* [EXERCISE DIRECTIONS]: The word "turquoise" marks the lines to report; pull each of them from the listing.

* [COLLECTED DATA]:
══════

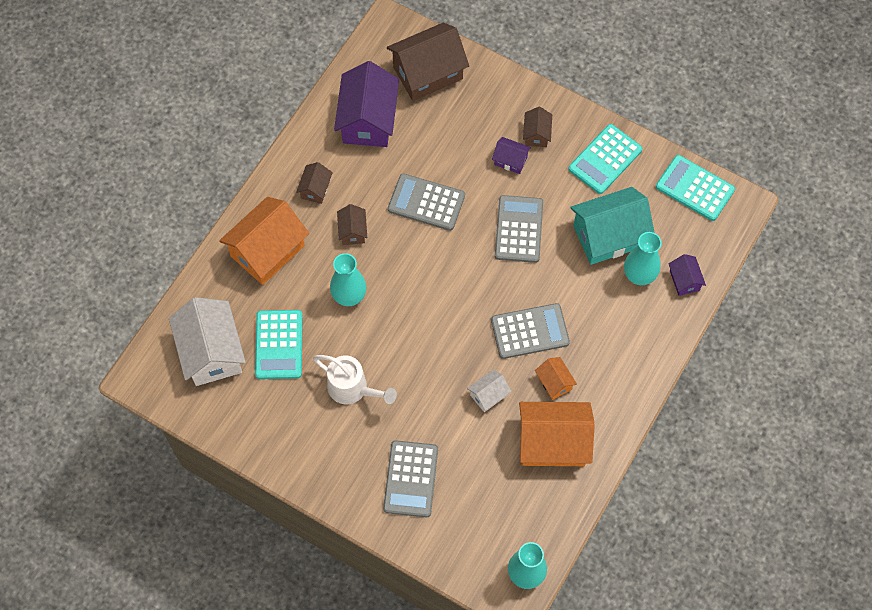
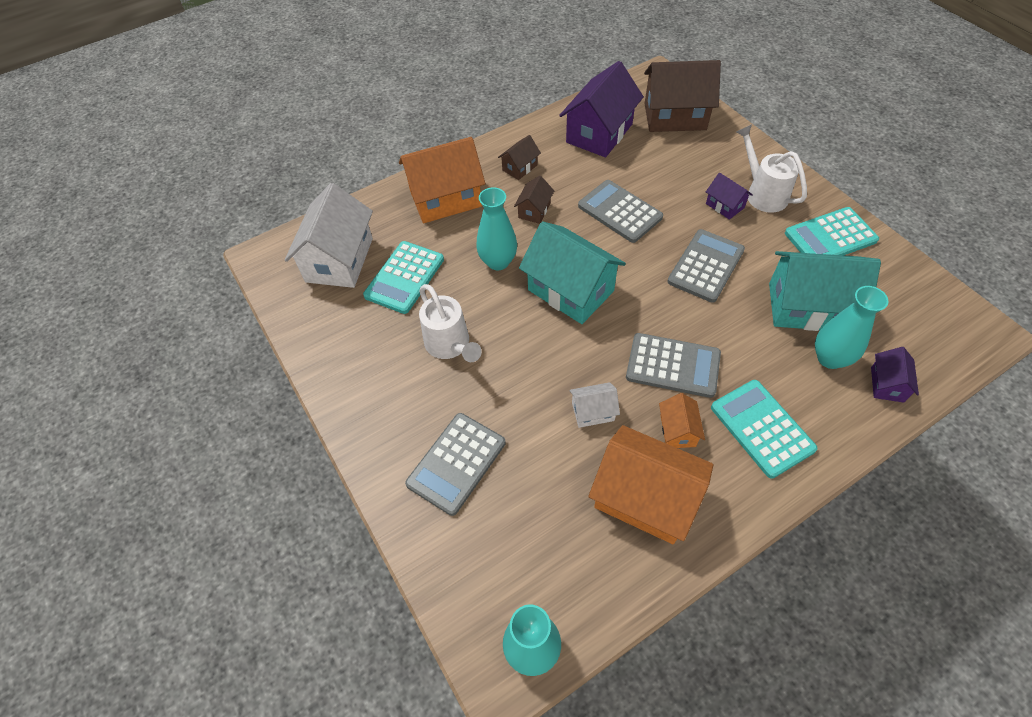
camera: 30 degrees right, 10 degrees down
(422, 298) = (571, 290): none -> turquoise house
(536, 134) = (762, 193): brown house -> white watering can
(695, 188) = (930, 297): turquoise calculator -> turquoise calculator (762, 428)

══════

* [SOLUTION TO THIS PROBLEM]:
(422, 298) = (571, 290): none -> turquoise house
(695, 188) = (930, 297): turquoise calculator -> turquoise calculator (762, 428)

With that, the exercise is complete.